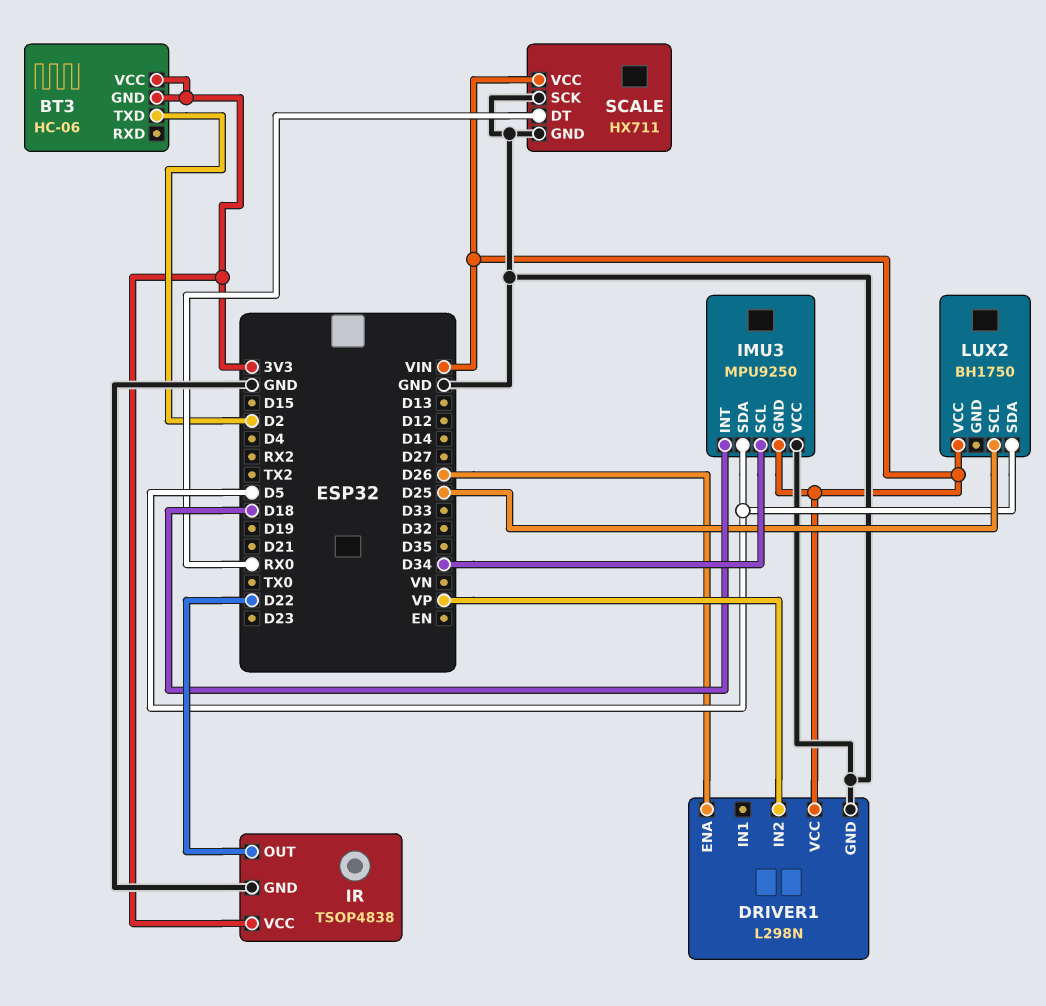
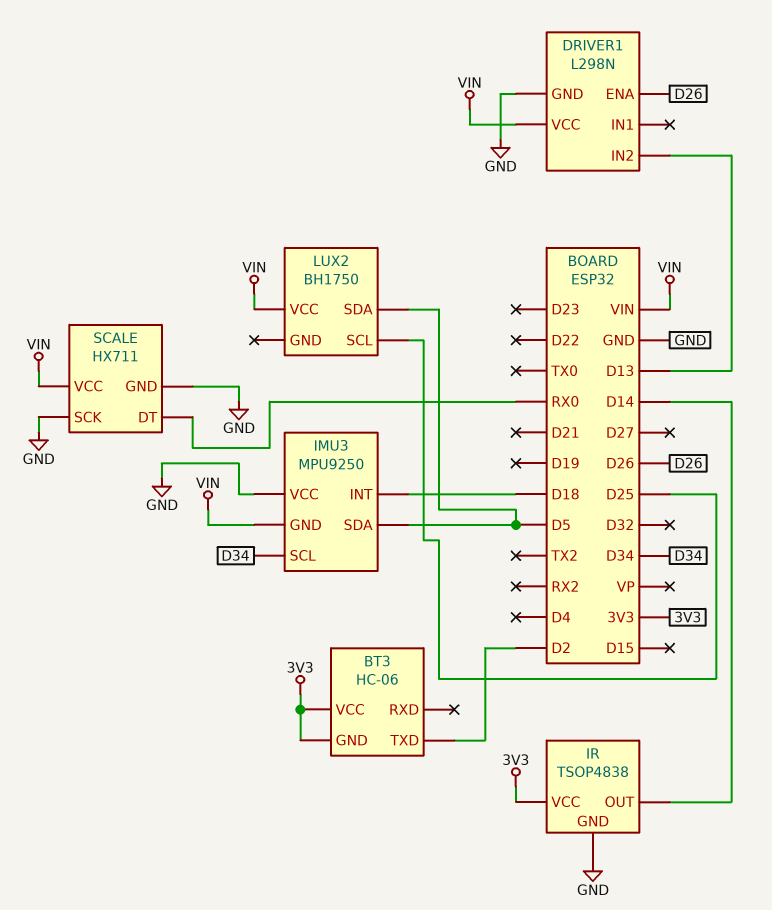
DRIVER1 pin IN2: VP -> D13
IR pin OUT: D22 -> D14

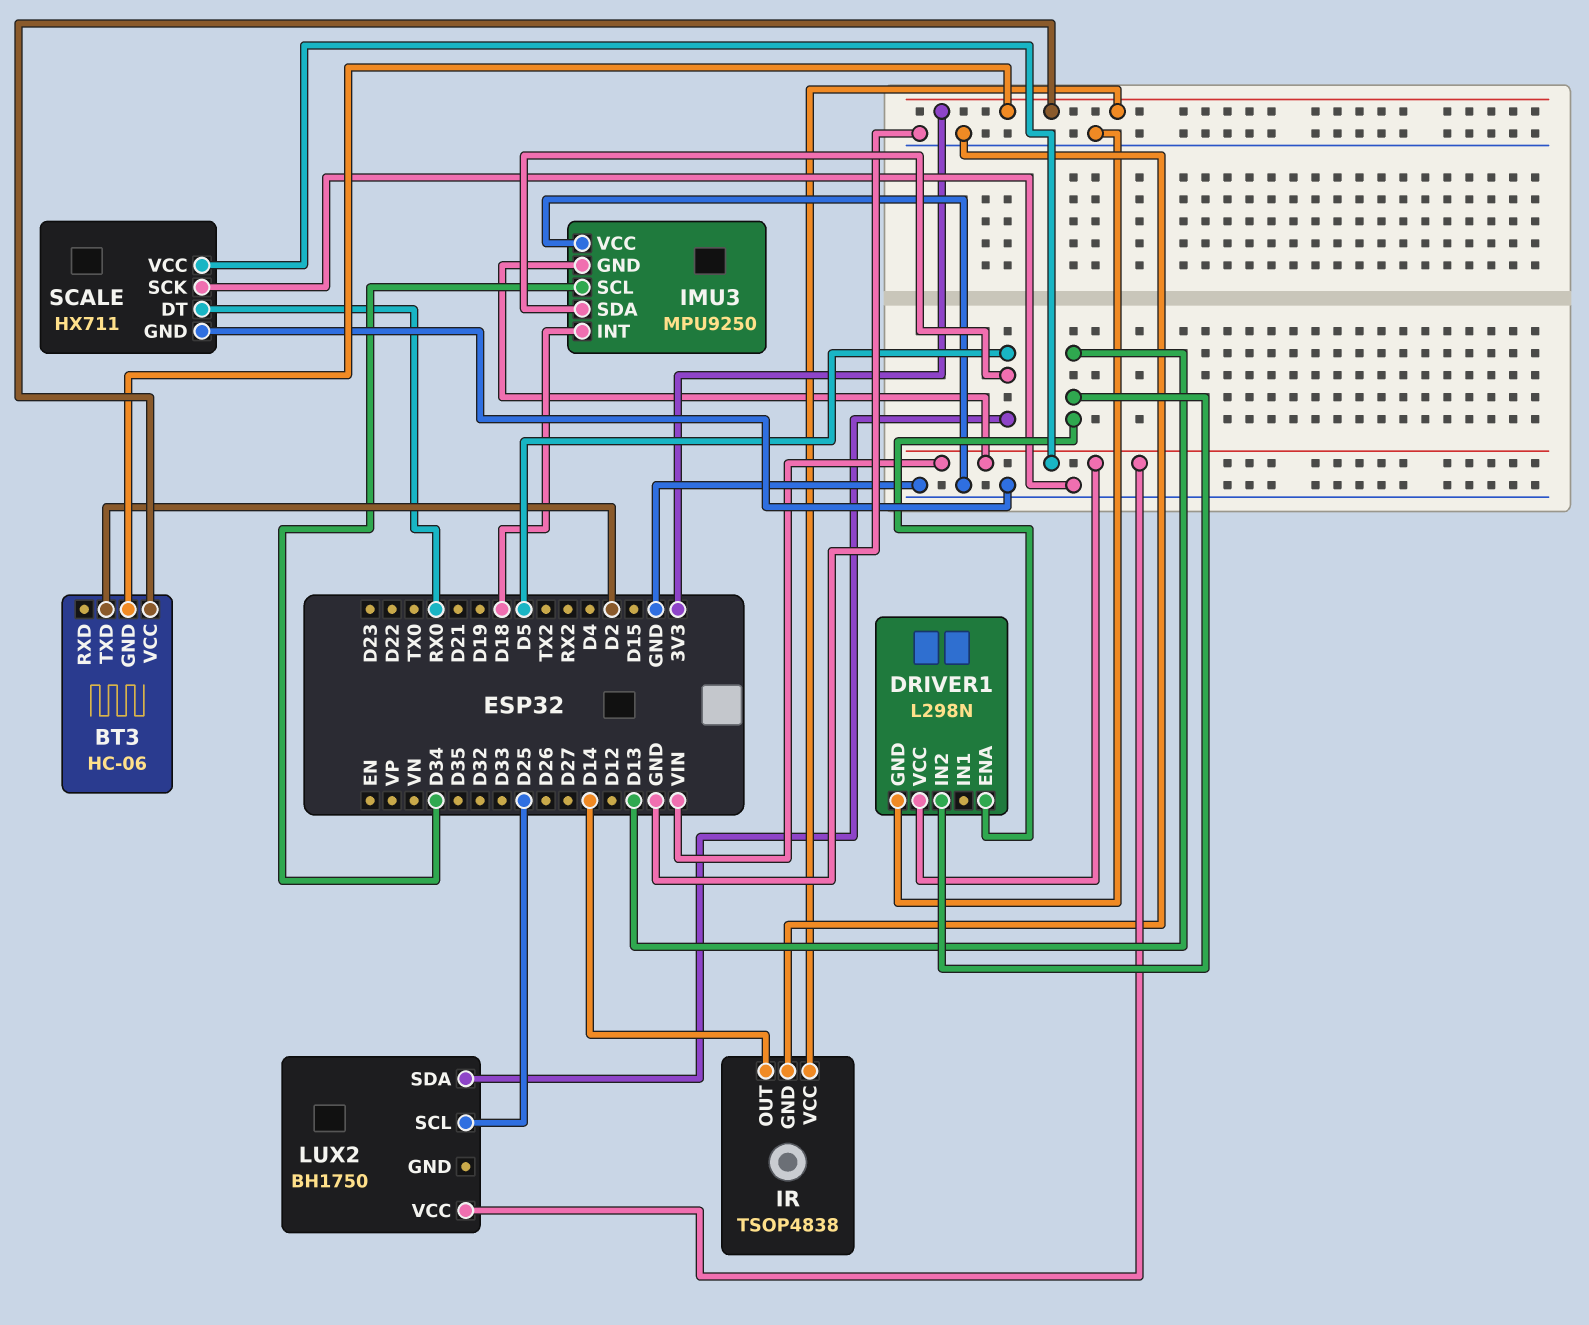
DRIVER1 pin ENA: D26 -> D13

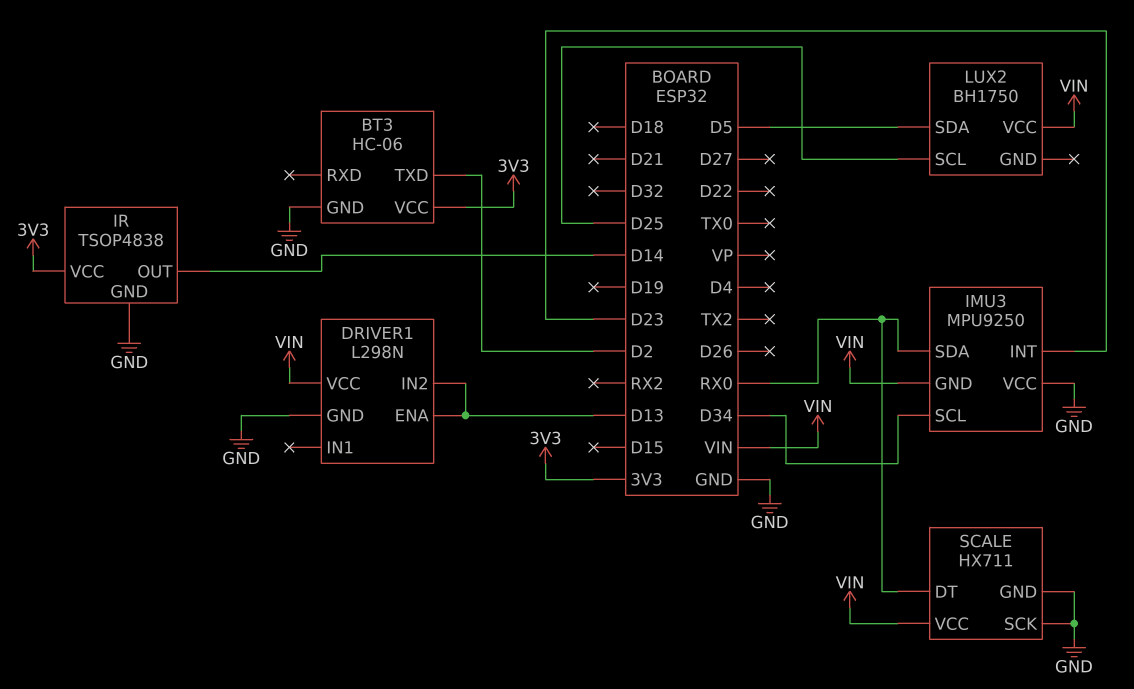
BT3 pin GND: 3V3 -> GND
IMU3 pin INT: D18 -> D23
IMU3 pin SDA: D5 -> RX0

> _DESCRIPTION OF THE TASK_
Print the lines from the one that contains "IR pin OUT: D22 -> D14" through the final line of the material above, exactly and only those, with pictures left out.

> _TASK RESULT_
IR pin OUT: D22 -> D14

DRIVER1 pin ENA: D26 -> D13

BT3 pin GND: 3V3 -> GND
IMU3 pin INT: D18 -> D23
IMU3 pin SDA: D5 -> RX0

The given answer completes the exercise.